Your goal:
The answer should be an exact copy of the lines from the line with "(189, 295) = (145, 363): none" through the last line of the entries, and no other lines.

Coordinate-based change listings
______

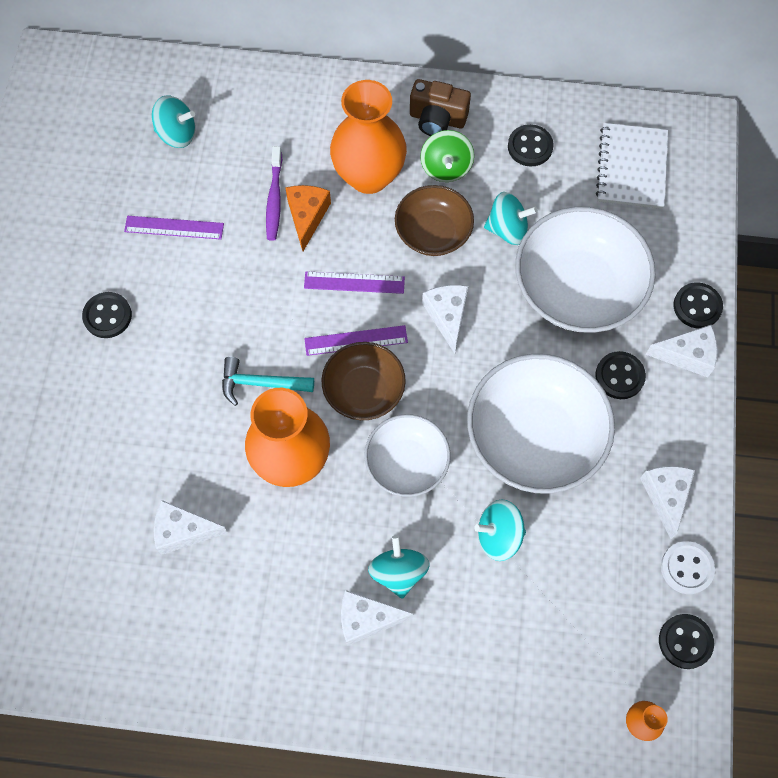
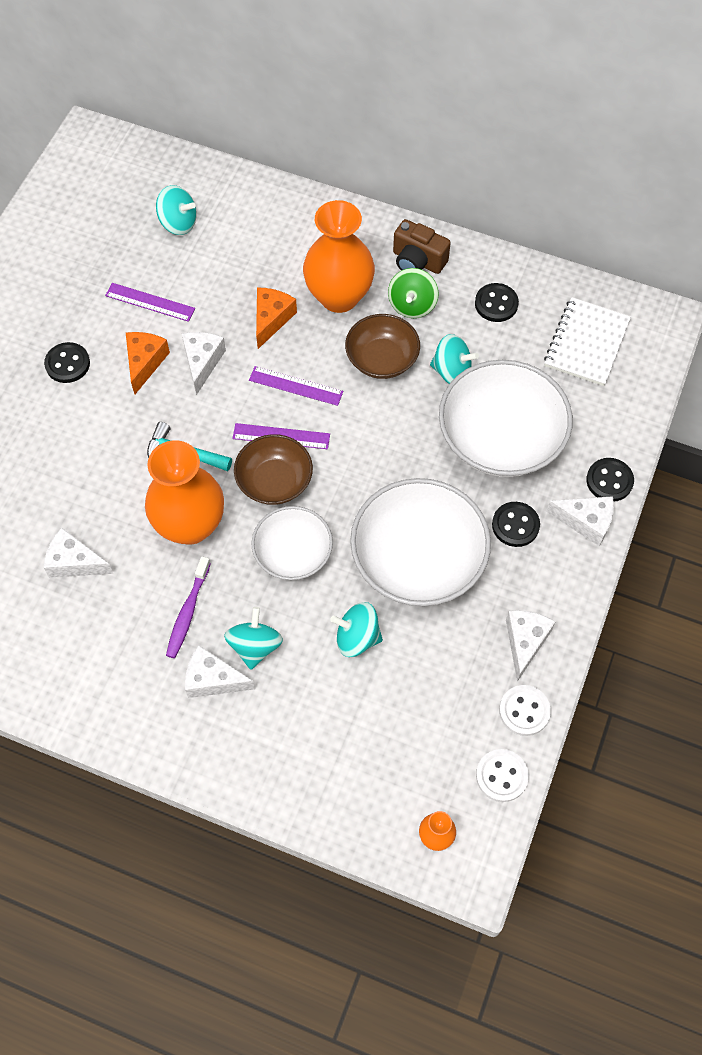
camera: 15 degrees right, 5 degrees down
(189, 295) = (145, 363): none -> orange cheese
(274, 199) = (247, 297): purple toothbrush -> purple toothbrush (188, 612)
(447, 316) = (371, 435): white cheese -> white cheese (202, 362)
(685, 641) = (501, 776): black button -> white button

______

Solved problem:
(189, 295) = (145, 363): none -> orange cheese
(274, 199) = (247, 297): purple toothbrush -> purple toothbrush (188, 612)
(447, 316) = (371, 435): white cheese -> white cheese (202, 362)
(685, 641) = (501, 776): black button -> white button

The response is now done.